[WHAT YOU WILL DO] No picture belongs in the copy. Repeat each line below exactly.
= = = = =
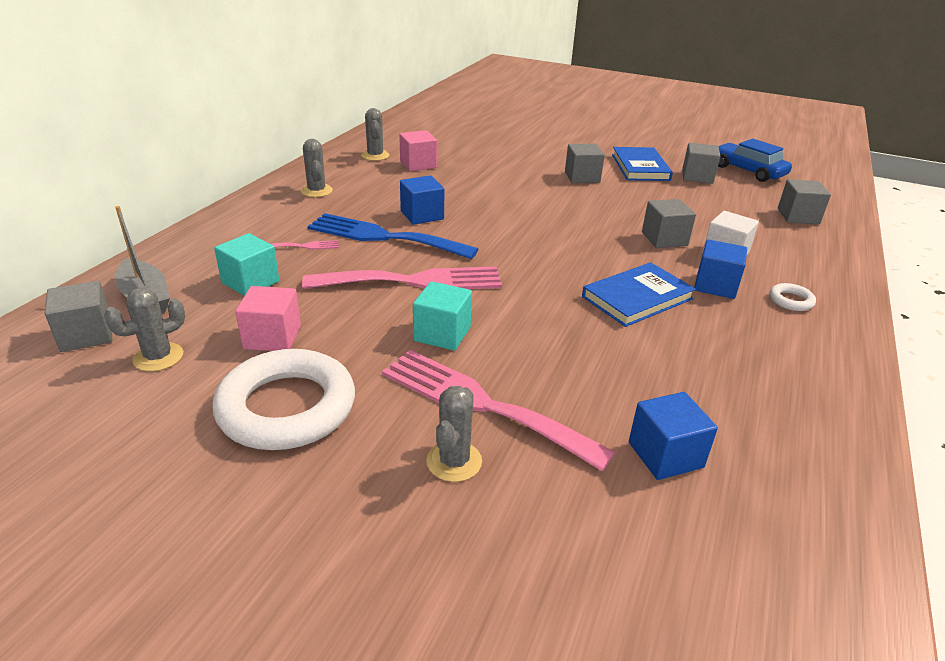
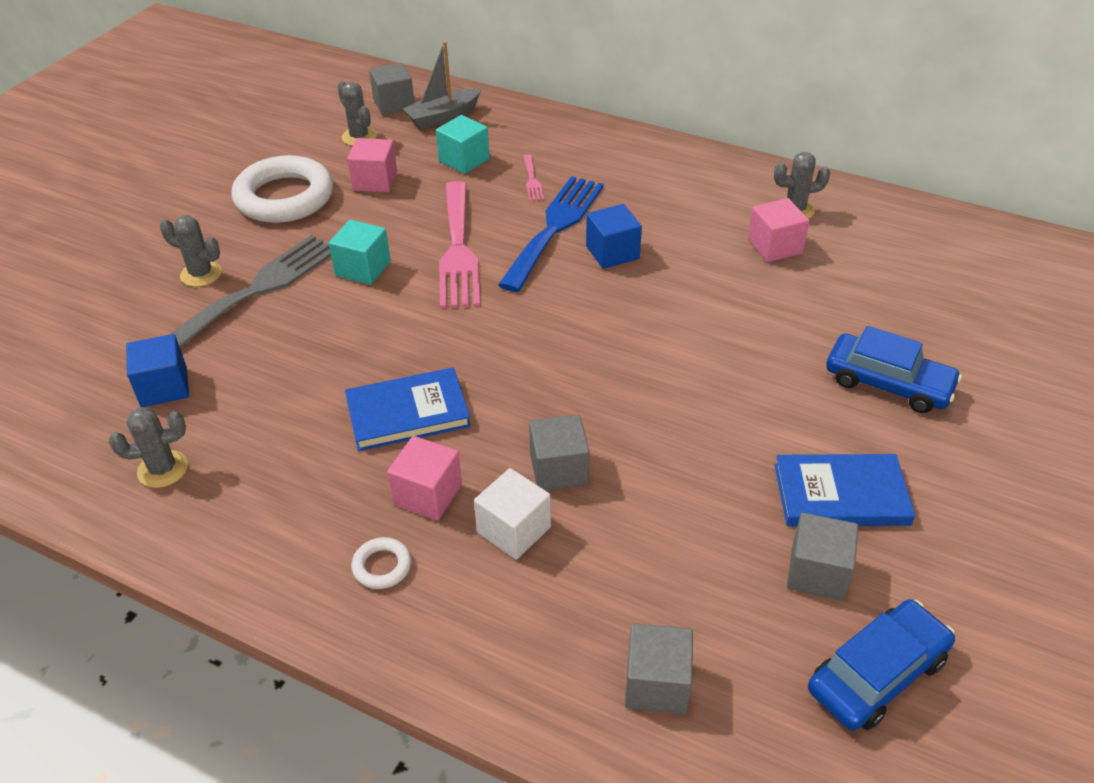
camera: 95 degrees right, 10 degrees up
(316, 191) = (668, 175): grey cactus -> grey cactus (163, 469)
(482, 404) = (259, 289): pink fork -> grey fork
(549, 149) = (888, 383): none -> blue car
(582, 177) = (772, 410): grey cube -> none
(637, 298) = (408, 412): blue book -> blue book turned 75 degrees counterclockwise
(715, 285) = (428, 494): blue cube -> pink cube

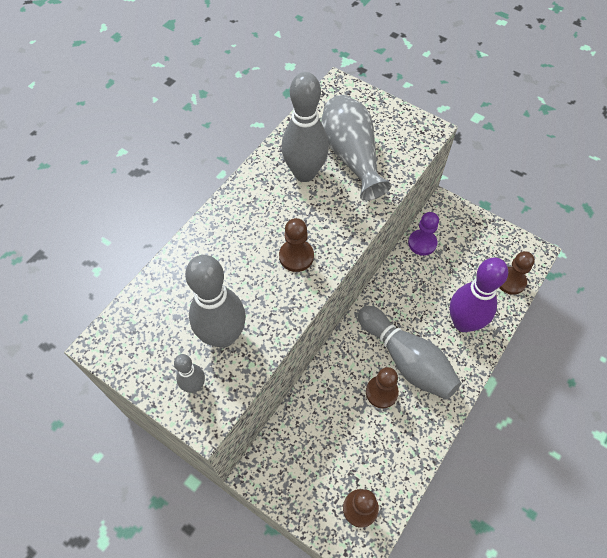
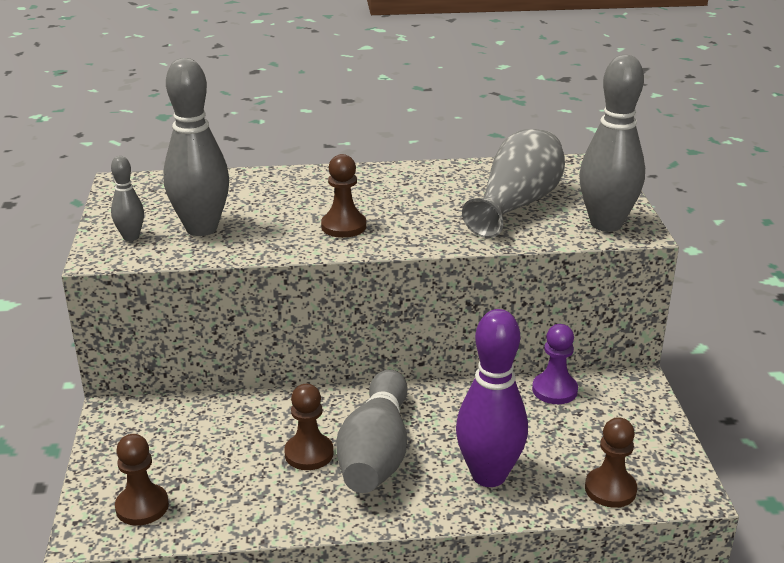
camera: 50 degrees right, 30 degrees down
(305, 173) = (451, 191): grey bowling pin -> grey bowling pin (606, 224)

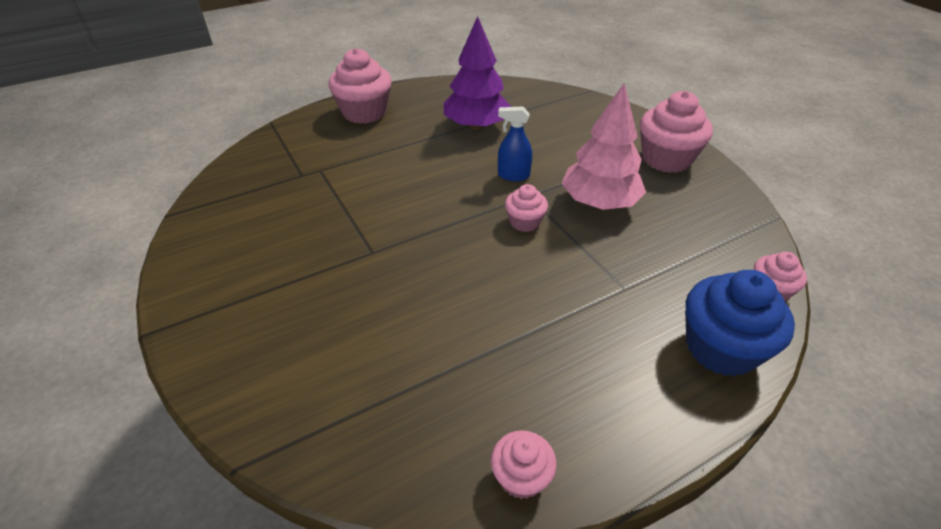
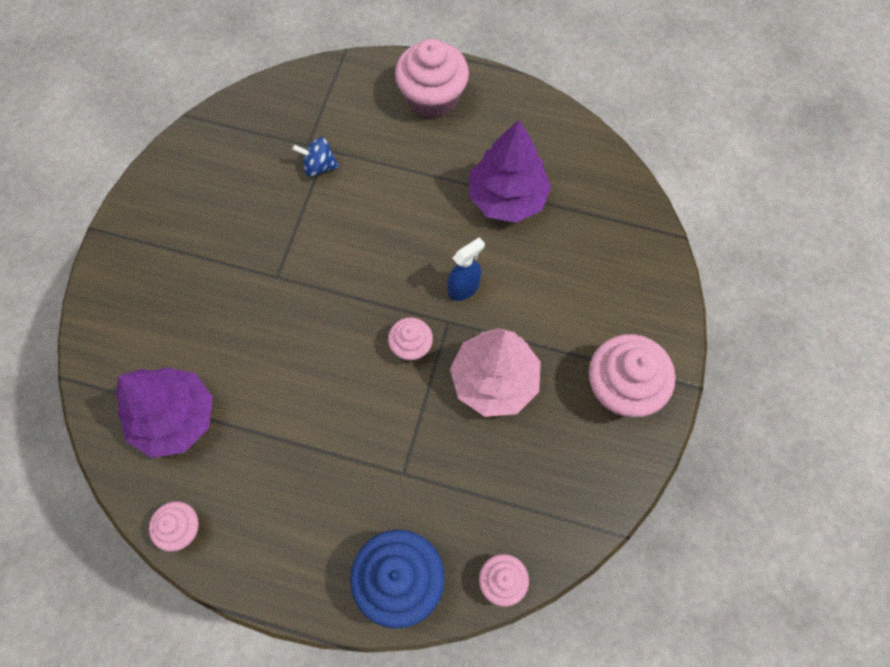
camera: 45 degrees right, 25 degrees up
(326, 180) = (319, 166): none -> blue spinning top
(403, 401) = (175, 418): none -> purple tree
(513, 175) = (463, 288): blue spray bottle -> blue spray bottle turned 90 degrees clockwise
= = = = =
[YOUR RESPONSE]
camera: 95 degrees right, 10 degrees up
(316, 191) = (668, 175): grey cactus -> grey cactus (163, 469)
(482, 404) = (259, 289): pink fork -> grey fork
(549, 149) = (888, 383): none -> blue car
(582, 177) = (772, 410): grey cube -> none
(637, 298) = (408, 412): blue book -> blue book turned 75 degrees counterclockwise
(715, 285) = (428, 494): blue cube -> pink cube

camera: 50 degrees right, 30 degrees down
(305, 173) = (451, 191): grey bowling pin -> grey bowling pin (606, 224)

camera: 45 degrees right, 25 degrees up
(326, 180) = (319, 166): none -> blue spinning top
(403, 401) = (175, 418): none -> purple tree
(513, 175) = (463, 288): blue spray bottle -> blue spray bottle turned 90 degrees clockwise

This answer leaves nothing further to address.